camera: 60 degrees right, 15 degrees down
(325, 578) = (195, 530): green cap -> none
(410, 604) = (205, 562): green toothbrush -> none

--

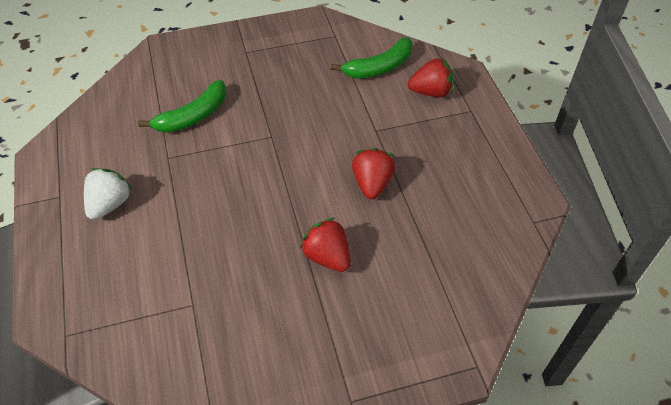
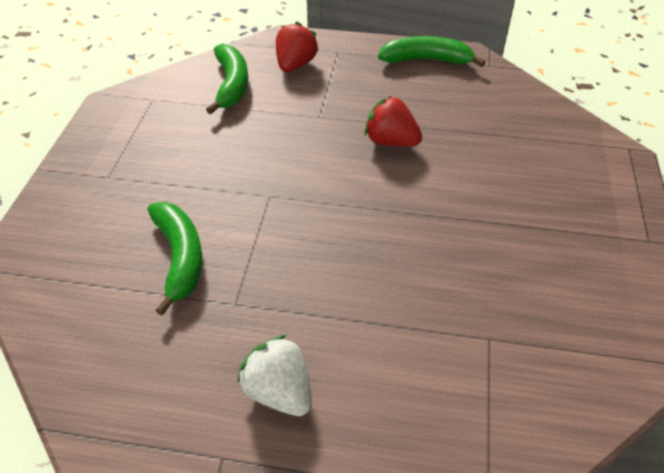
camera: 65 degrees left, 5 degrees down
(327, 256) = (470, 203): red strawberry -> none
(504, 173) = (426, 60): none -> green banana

◆ **Exercise**:
Scan the records above, count the lines with "green" in them, and give only the number.

◆ **Expected answer**:
3